Your task: Give every line back verbatim, dropping all images.

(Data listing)
** begin **
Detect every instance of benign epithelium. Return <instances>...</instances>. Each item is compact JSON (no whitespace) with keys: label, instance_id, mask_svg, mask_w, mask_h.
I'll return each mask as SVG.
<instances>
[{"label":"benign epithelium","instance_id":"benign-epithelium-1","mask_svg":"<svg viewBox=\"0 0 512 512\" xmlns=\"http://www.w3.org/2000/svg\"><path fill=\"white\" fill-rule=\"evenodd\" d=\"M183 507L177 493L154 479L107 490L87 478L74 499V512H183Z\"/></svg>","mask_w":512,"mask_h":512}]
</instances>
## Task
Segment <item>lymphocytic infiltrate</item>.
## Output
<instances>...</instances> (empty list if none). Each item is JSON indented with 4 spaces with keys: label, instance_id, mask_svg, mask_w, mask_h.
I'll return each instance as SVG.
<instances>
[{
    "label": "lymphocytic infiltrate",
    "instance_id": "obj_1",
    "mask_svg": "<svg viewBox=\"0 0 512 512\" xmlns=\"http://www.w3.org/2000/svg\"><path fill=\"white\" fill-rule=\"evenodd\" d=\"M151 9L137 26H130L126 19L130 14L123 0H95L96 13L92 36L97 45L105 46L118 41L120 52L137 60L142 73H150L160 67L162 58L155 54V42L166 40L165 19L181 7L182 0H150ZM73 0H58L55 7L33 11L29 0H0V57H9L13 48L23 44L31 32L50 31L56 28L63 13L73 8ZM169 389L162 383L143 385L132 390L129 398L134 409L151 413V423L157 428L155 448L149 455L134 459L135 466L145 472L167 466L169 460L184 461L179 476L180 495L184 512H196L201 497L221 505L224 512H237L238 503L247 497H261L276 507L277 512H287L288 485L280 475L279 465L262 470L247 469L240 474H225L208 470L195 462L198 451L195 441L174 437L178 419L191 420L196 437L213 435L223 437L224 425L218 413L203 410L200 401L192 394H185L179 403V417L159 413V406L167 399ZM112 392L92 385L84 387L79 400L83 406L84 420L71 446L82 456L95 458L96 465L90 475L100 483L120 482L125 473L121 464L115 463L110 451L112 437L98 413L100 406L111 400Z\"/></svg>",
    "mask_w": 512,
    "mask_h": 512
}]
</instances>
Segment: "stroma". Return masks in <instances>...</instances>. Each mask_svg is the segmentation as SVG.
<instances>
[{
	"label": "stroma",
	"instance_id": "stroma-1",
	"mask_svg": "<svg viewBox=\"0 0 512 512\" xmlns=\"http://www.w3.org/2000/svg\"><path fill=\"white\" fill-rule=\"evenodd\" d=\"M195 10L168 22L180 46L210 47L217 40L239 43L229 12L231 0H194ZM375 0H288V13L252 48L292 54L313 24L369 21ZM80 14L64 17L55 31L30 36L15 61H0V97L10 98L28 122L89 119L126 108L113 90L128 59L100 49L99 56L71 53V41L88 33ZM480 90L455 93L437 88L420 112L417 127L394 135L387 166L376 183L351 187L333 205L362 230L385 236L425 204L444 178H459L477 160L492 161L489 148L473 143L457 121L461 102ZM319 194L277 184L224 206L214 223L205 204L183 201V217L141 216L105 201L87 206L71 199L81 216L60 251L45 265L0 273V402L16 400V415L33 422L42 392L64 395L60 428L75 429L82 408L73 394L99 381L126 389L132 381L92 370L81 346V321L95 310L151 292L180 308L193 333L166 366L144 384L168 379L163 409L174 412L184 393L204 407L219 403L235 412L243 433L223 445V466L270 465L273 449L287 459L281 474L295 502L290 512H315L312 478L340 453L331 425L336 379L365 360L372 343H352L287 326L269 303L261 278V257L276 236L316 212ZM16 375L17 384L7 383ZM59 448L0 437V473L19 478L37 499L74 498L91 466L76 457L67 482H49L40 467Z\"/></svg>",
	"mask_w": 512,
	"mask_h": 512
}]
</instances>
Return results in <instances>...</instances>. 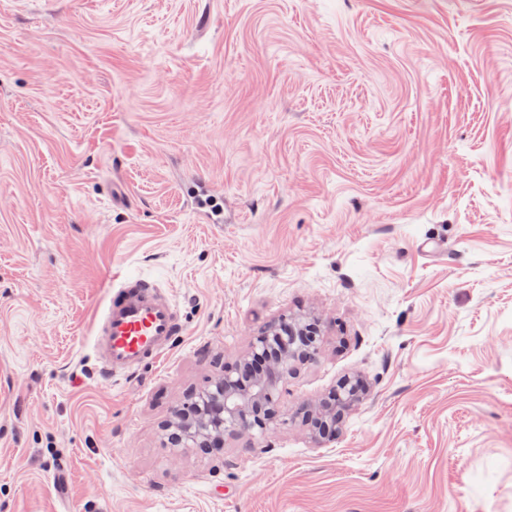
** end **
Exercise answer:
Detect every instance of benign epithelium. Return <instances>...</instances>. Each item is compact JSON (no whitespace) with keys: label, instance_id, mask_svg, mask_w, mask_h.
I'll return each mask as SVG.
<instances>
[{"label":"benign epithelium","instance_id":"benign-epithelium-1","mask_svg":"<svg viewBox=\"0 0 512 512\" xmlns=\"http://www.w3.org/2000/svg\"><path fill=\"white\" fill-rule=\"evenodd\" d=\"M183 507L177 493L154 479L107 490L87 478L74 499V512H183Z\"/></svg>","mask_w":512,"mask_h":512}]
</instances>
## Task
Segment <item>lymphocytic infiltrate</item>.
## Output
<instances>...</instances> (empty list if none). Each item is JSON indented with 4 spaces with keys: label, instance_id, mask_svg, mask_w, mask_h.
I'll return each instance as SVG.
<instances>
[{
    "label": "lymphocytic infiltrate",
    "instance_id": "obj_1",
    "mask_svg": "<svg viewBox=\"0 0 512 512\" xmlns=\"http://www.w3.org/2000/svg\"><path fill=\"white\" fill-rule=\"evenodd\" d=\"M151 9L137 26H130L126 19L130 14L123 0H95L96 13L92 36L97 45L105 46L118 41L120 52L137 60L142 73H150L160 67L162 58L155 54V42L166 40L165 19L181 7L182 0H150ZM73 0H58L55 7L33 11L29 0H0V57H9L13 48L23 44L31 32L50 31L56 28L63 13L73 8ZM169 389L162 383L143 385L132 390L129 398L134 409L151 413V423L157 428L155 448L149 455L134 459L135 466L145 472L167 466L169 460L184 461L179 476L180 495L184 512H196L201 497L221 505L224 512H237L238 503L247 497H261L276 507L277 512H287L288 485L280 475L279 465L262 470L247 469L240 474H225L208 470L195 462L198 451L195 441L174 437L178 419L191 420L196 437L213 435L223 437L224 425L218 413L203 410L200 401L192 394H185L179 403V417L159 413V406L167 399ZM112 392L92 385L84 387L79 400L83 406L84 420L71 446L82 456L95 458L96 465L90 475L100 483L120 482L125 473L121 464L115 463L110 451L112 437L98 413L100 406L111 400Z\"/></svg>",
    "mask_w": 512,
    "mask_h": 512
}]
</instances>
Segment: "stroma". Return masks in <instances>...</instances>. Each mask_svg is the segmentation as SVG.
<instances>
[{
	"label": "stroma",
	"instance_id": "stroma-1",
	"mask_svg": "<svg viewBox=\"0 0 512 512\" xmlns=\"http://www.w3.org/2000/svg\"><path fill=\"white\" fill-rule=\"evenodd\" d=\"M195 10L168 22L180 46L210 47L217 40L239 43L229 12L231 0H194ZM375 0H288V13L252 48L292 54L313 24L369 21ZM80 14L64 17L55 31L30 36L15 61H0V97L10 98L28 122L89 119L126 108L113 90L128 59L100 49L99 56L71 53V41L88 33ZM480 90L455 93L437 88L420 112L417 127L394 135L387 166L376 183L351 187L333 205L362 230L385 236L425 204L444 178H459L477 160L492 161L489 148L473 143L457 121L461 102ZM319 194L277 184L224 206L214 223L205 204L183 201V217L141 216L105 201L87 206L71 199L81 216L60 251L45 265L0 273V402L16 400V415L33 422L42 392L64 395L60 428L75 429L82 408L73 394L99 381L126 389L132 381L92 370L81 346V321L95 310L151 292L180 308L193 333L166 366L144 384L168 379L163 409L174 412L184 393L204 407L219 403L235 412L243 433L223 445V466L270 465L273 449L287 459L281 474L295 502L290 512H315L312 478L340 453L331 425L336 379L365 360L372 343H352L287 326L269 303L261 278V257L276 236L316 212ZM16 375L17 384L7 383ZM59 448L0 437V473L19 478L37 499L74 498L91 466L76 457L67 482H49L40 467Z\"/></svg>",
	"mask_w": 512,
	"mask_h": 512
}]
</instances>
Return results in <instances>...</instances>. 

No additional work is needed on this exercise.